Your instructions:
Search the material for the word "degrees" and copy each line that holds it.

BEGIN

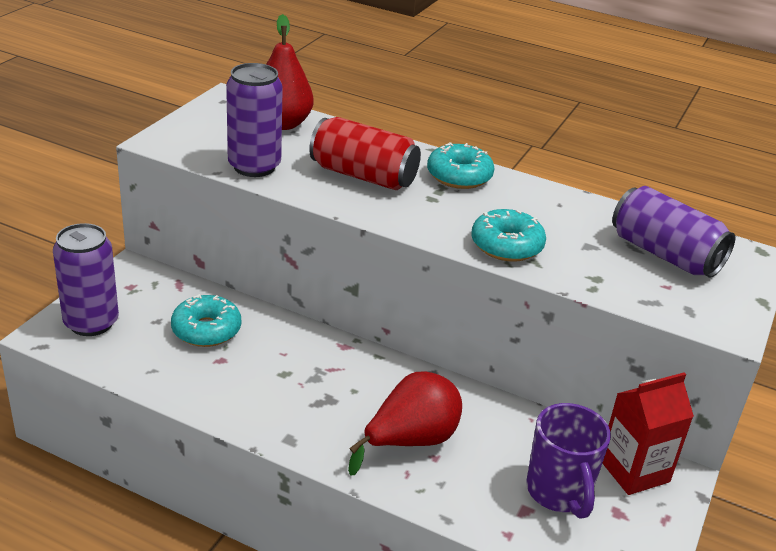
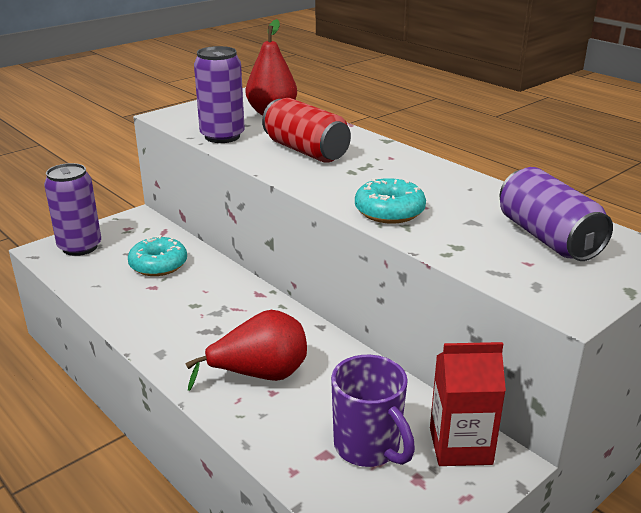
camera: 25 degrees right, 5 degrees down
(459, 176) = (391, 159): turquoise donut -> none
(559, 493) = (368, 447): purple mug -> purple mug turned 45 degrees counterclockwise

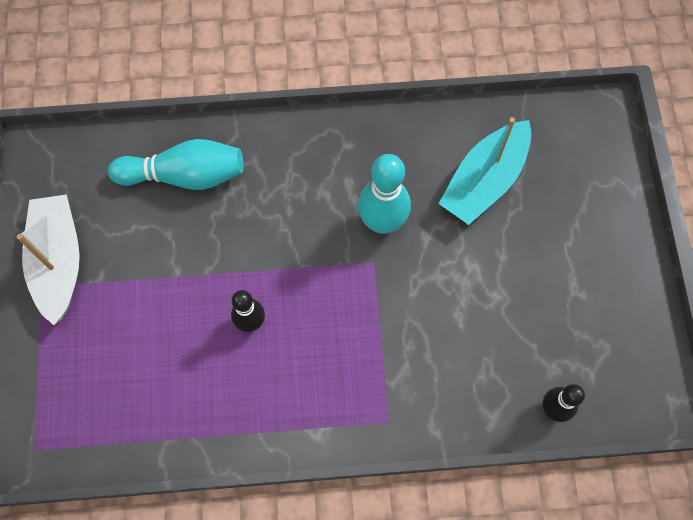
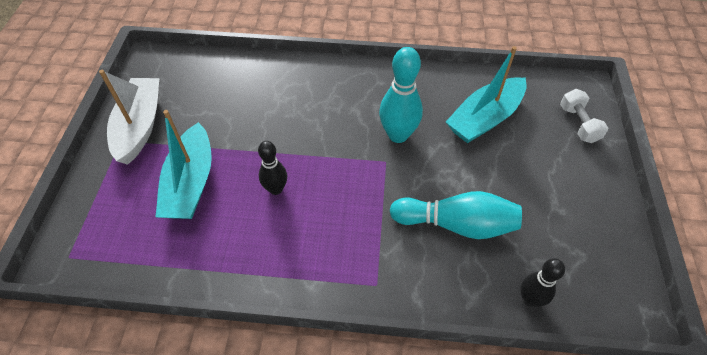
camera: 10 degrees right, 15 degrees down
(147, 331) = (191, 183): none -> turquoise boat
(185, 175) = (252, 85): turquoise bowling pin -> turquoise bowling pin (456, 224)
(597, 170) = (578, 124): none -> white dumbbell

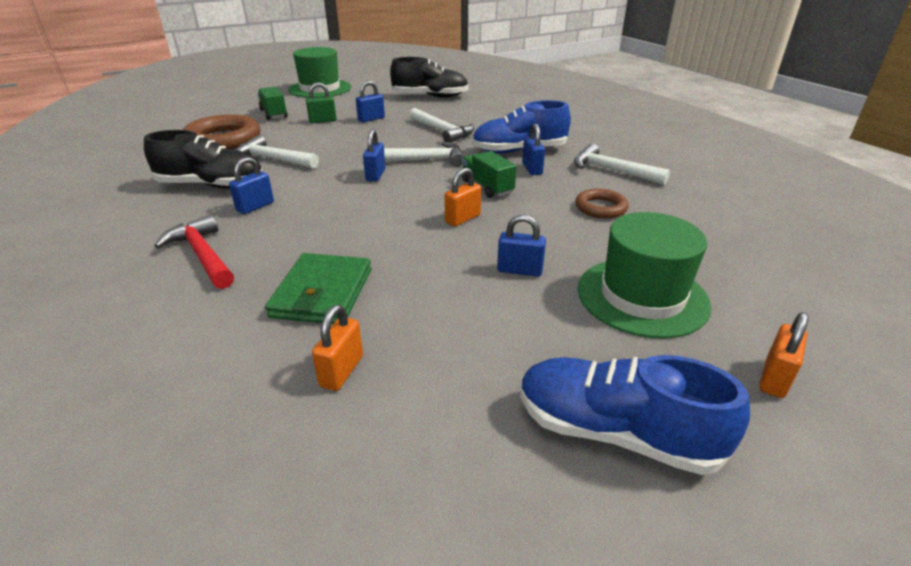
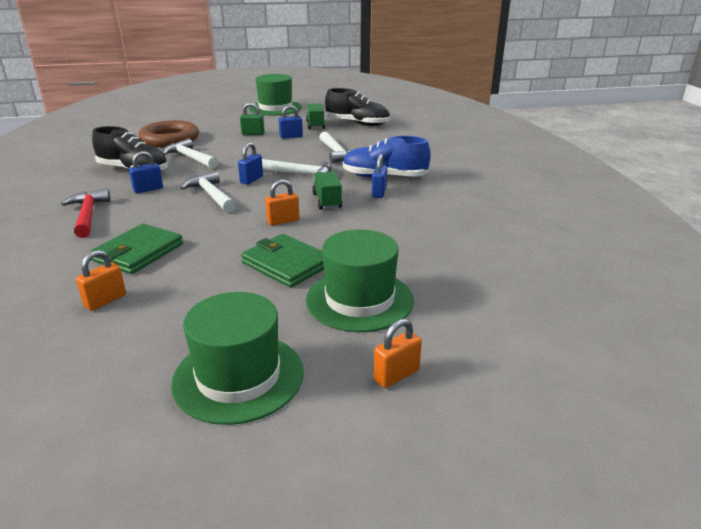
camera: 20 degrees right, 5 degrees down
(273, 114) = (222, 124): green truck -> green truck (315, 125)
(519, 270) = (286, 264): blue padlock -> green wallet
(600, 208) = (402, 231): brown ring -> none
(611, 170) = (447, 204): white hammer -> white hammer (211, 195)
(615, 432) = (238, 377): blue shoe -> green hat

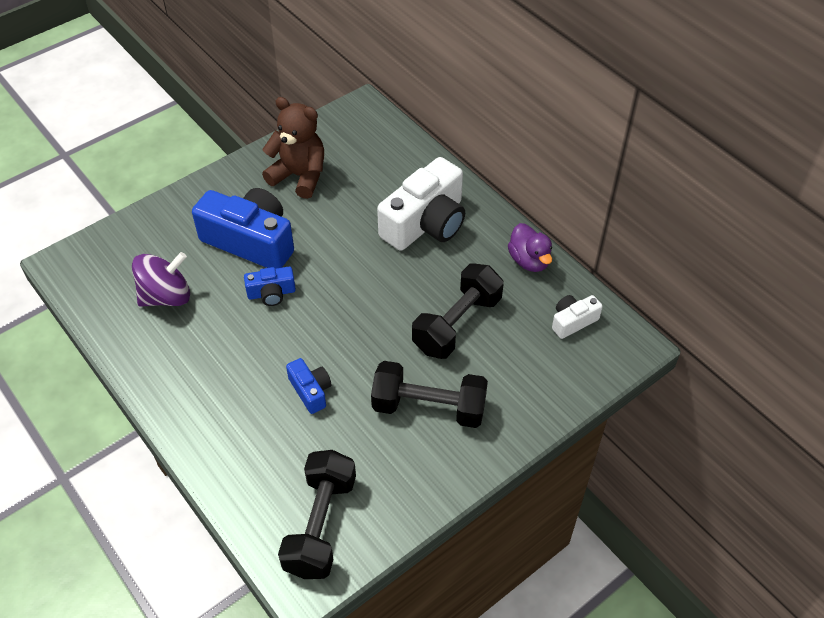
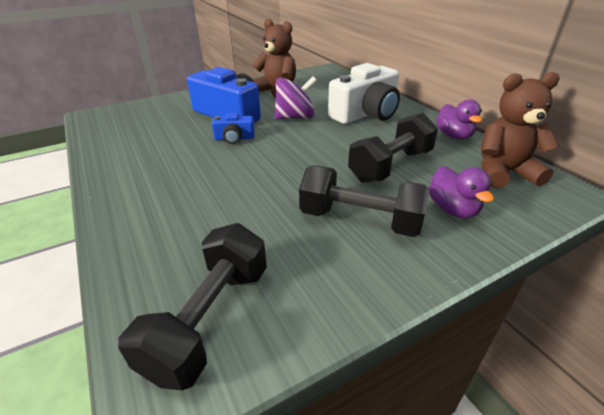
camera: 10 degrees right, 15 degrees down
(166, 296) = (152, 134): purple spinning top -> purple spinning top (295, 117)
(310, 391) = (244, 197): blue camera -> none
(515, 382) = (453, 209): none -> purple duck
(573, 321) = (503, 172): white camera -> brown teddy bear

END

Reply to the task:
camera: 25 degrees right, 5 degrees down
(559, 493) = (368, 447): purple mug -> purple mug turned 45 degrees counterclockwise
camera: 10 degrees right, 15 degrees down
camera: 20 degrees right, 5 degrees down
camera: 10 degrees right, 15 degrees down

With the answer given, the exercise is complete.